*PROBLEM*
Copy out all of the entries below, swapping "counterclockwise" for "anticlockwise" wherever it appears and keeping everything else the same.

::: ITEMS :::

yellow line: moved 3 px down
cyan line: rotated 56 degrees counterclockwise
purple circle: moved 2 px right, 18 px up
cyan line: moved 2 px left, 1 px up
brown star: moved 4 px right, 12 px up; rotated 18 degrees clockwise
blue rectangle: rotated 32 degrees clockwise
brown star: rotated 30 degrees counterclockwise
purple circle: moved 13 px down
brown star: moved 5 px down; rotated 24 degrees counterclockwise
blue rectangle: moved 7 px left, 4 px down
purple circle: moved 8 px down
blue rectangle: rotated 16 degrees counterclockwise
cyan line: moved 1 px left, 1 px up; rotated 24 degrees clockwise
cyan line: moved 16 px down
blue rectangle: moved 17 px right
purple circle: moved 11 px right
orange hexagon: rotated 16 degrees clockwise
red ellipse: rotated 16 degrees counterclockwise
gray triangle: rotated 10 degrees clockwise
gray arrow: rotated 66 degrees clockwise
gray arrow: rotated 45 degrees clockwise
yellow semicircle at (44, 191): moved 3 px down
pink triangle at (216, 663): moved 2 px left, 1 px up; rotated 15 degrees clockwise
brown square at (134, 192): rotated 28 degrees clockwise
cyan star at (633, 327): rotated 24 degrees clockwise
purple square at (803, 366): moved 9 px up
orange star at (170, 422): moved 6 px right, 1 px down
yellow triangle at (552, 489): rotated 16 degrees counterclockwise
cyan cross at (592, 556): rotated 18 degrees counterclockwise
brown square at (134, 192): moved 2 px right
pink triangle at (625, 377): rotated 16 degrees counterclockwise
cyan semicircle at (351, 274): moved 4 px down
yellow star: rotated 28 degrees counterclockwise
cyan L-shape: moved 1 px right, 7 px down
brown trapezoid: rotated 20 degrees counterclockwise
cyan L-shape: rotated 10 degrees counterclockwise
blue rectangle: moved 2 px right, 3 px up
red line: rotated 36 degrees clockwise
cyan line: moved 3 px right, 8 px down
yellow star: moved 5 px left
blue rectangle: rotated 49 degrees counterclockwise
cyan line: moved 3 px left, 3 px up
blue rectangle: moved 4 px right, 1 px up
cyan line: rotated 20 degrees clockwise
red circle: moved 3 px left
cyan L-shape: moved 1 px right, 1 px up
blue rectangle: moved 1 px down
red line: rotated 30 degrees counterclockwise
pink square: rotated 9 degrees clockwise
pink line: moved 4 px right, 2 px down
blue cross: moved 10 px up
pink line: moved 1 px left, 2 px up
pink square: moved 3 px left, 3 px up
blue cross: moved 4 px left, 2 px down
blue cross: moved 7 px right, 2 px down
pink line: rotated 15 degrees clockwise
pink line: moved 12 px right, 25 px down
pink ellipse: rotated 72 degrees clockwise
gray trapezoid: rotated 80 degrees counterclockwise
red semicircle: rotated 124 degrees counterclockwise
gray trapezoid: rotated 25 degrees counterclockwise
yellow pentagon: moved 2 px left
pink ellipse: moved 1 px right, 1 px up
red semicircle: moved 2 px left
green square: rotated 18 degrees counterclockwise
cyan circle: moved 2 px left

:::

*SOLUTION BELOW*
yellow line: moved 3 px down
cyan line: rotated 56 degrees anticlockwise
purple circle: moved 2 px right, 18 px up
cyan line: moved 2 px left, 1 px up
brown star: moved 4 px right, 12 px up; rotated 18 degrees clockwise
blue rectangle: rotated 32 degrees clockwise
brown star: rotated 30 degrees anticlockwise
purple circle: moved 13 px down
brown star: moved 5 px down; rotated 24 degrees anticlockwise
blue rectangle: moved 7 px left, 4 px down
purple circle: moved 8 px down
blue rectangle: rotated 16 degrees anticlockwise
cyan line: moved 1 px left, 1 px up; rotated 24 degrees clockwise
cyan line: moved 16 px down
blue rectangle: moved 17 px right
purple circle: moved 11 px right
orange hexagon: rotated 16 degrees clockwise
red ellipse: rotated 16 degrees anticlockwise
gray triangle: rotated 10 degrees clockwise
gray arrow: rotated 66 degrees clockwise
gray arrow: rotated 45 degrees clockwise
yellow semicircle at (44, 191): moved 3 px down
pink triangle at (216, 663): moved 2 px left, 1 px up; rotated 15 degrees clockwise
brown square at (134, 192): rotated 28 degrees clockwise
cyan star at (633, 327): rotated 24 degrees clockwise
purple square at (803, 366): moved 9 px up
orange star at (170, 422): moved 6 px right, 1 px down
yellow triangle at (552, 489): rotated 16 degrees anticlockwise
cyan cross at (592, 556): rotated 18 degrees anticlockwise
brown square at (134, 192): moved 2 px right
pink triangle at (625, 377): rotated 16 degrees anticlockwise
cyan semicircle at (351, 274): moved 4 px down
yellow star: rotated 28 degrees anticlockwise
cyan L-shape: moved 1 px right, 7 px down
brown trapezoid: rotated 20 degrees anticlockwise
cyan L-shape: rotated 10 degrees anticlockwise
blue rectangle: moved 2 px right, 3 px up
red line: rotated 36 degrees clockwise
cyan line: moved 3 px right, 8 px down
yellow star: moved 5 px left
blue rectangle: rotated 49 degrees anticlockwise
cyan line: moved 3 px left, 3 px up
blue rectangle: moved 4 px right, 1 px up
cyan line: rotated 20 degrees clockwise
red circle: moved 3 px left
cyan L-shape: moved 1 px right, 1 px up
blue rectangle: moved 1 px down
red line: rotated 30 degrees anticlockwise
pink square: rotated 9 degrees clockwise
pink line: moved 4 px right, 2 px down
blue cross: moved 10 px up
pink line: moved 1 px left, 2 px up
pink square: moved 3 px left, 3 px up
blue cross: moved 4 px left, 2 px down
blue cross: moved 7 px right, 2 px down
pink line: rotated 15 degrees clockwise
pink line: moved 12 px right, 25 px down
pink ellipse: rotated 72 degrees clockwise
gray trapezoid: rotated 80 degrees anticlockwise
red semicircle: rotated 124 degrees anticlockwise
gray trapezoid: rotated 25 degrees anticlockwise
yellow pentagon: moved 2 px left
pink ellipse: moved 1 px right, 1 px up
red semicircle: moved 2 px left
green square: rotated 18 degrees anticlockwise
cyan circle: moved 2 px left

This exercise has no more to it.